DATA TO USE
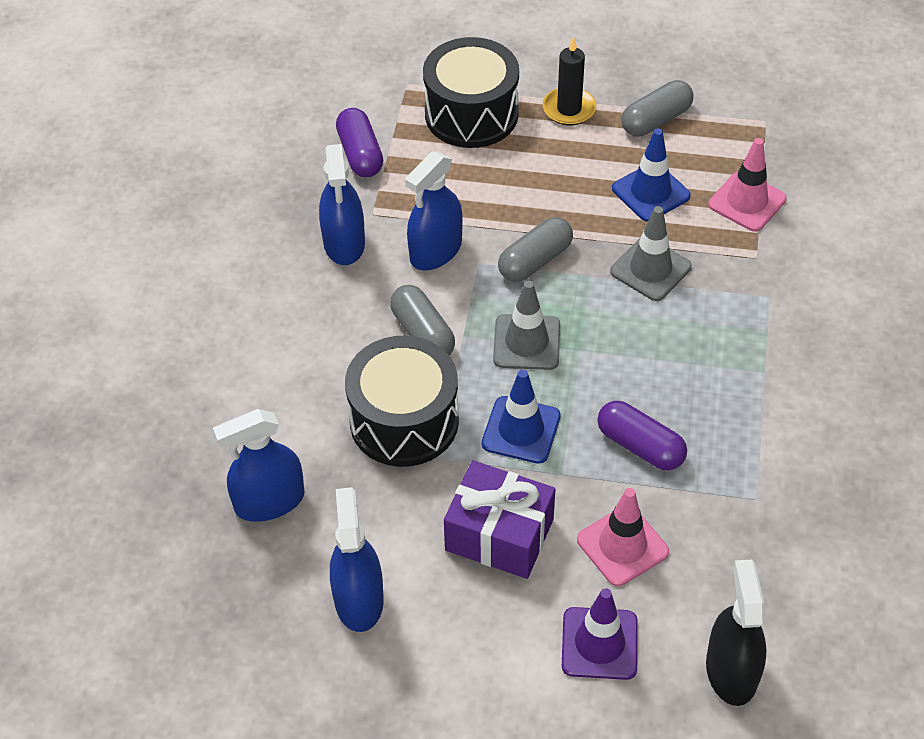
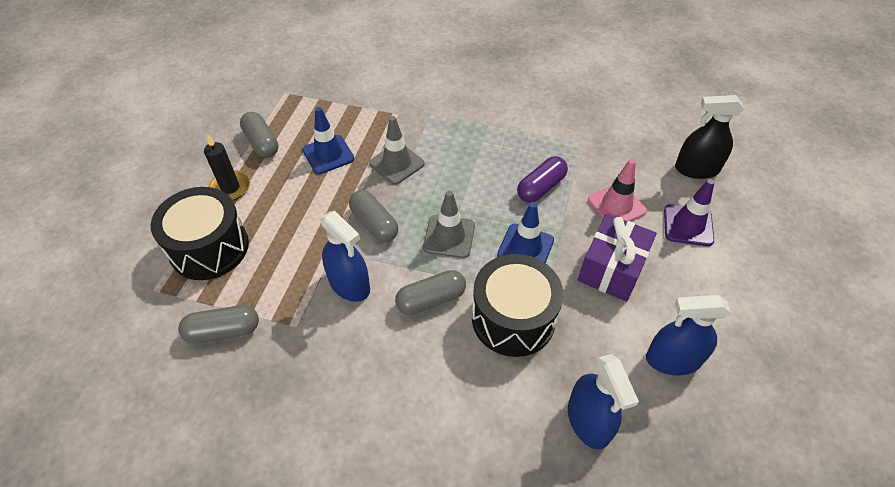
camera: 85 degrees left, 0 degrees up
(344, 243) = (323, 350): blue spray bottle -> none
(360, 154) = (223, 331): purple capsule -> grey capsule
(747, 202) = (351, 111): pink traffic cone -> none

--

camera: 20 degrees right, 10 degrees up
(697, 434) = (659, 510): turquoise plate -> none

---

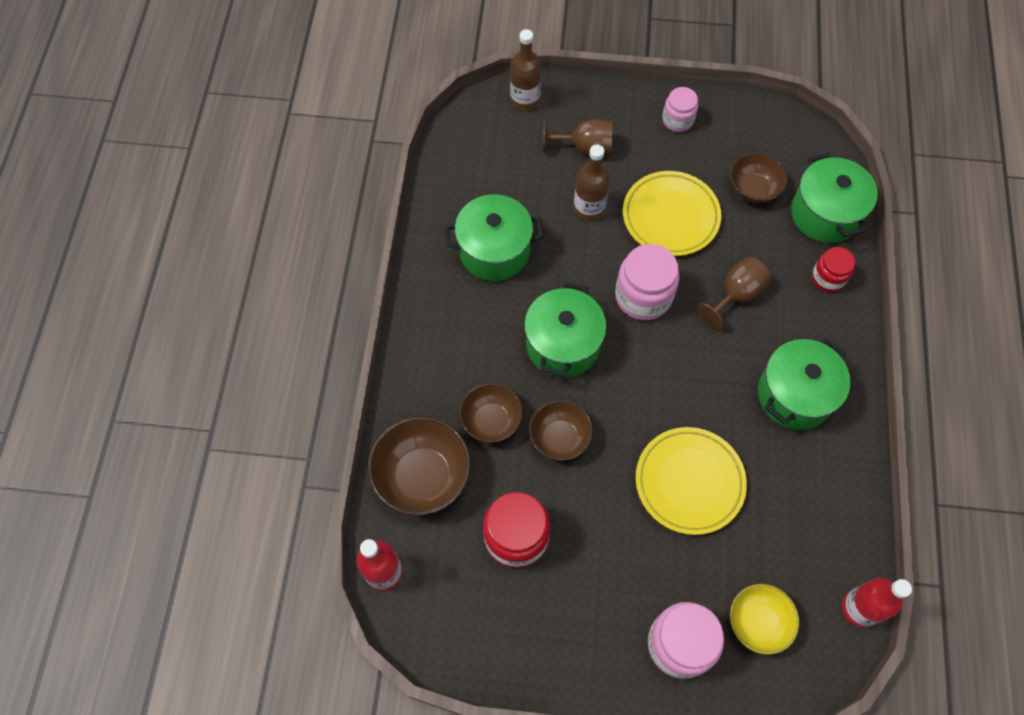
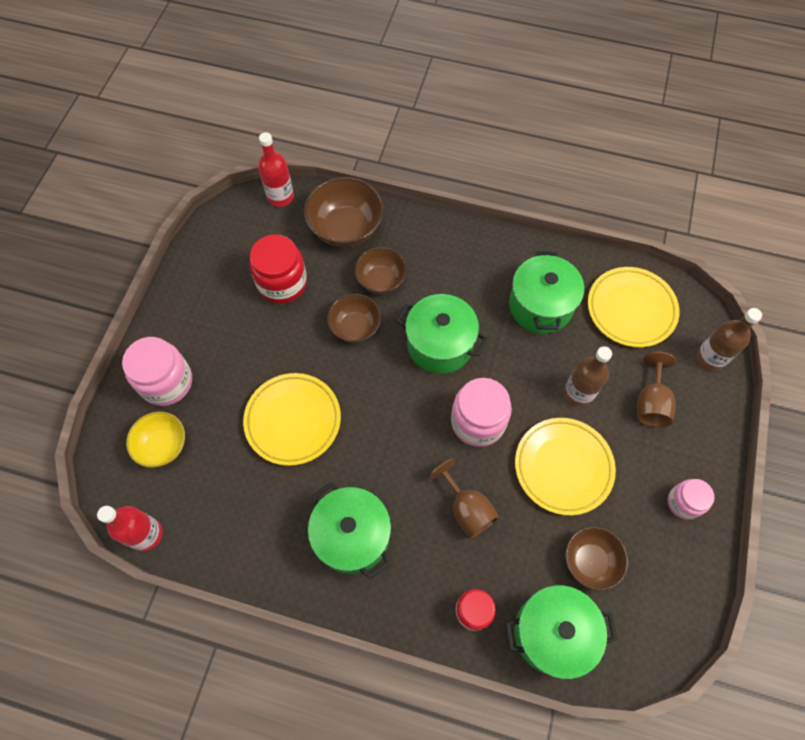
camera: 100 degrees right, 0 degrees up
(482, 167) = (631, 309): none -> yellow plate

TASK BRIEF
Please reproduce exactly the lines in the listing above from the one containing "camera: 20 degrees right, 10 degrees up" through the one containing "(697, 434) = (659, 510): turquoise", both included, and nothing more.

EXERCISE RESULT
camera: 20 degrees right, 10 degrees up
(697, 434) = (659, 510): turquoise plate -> none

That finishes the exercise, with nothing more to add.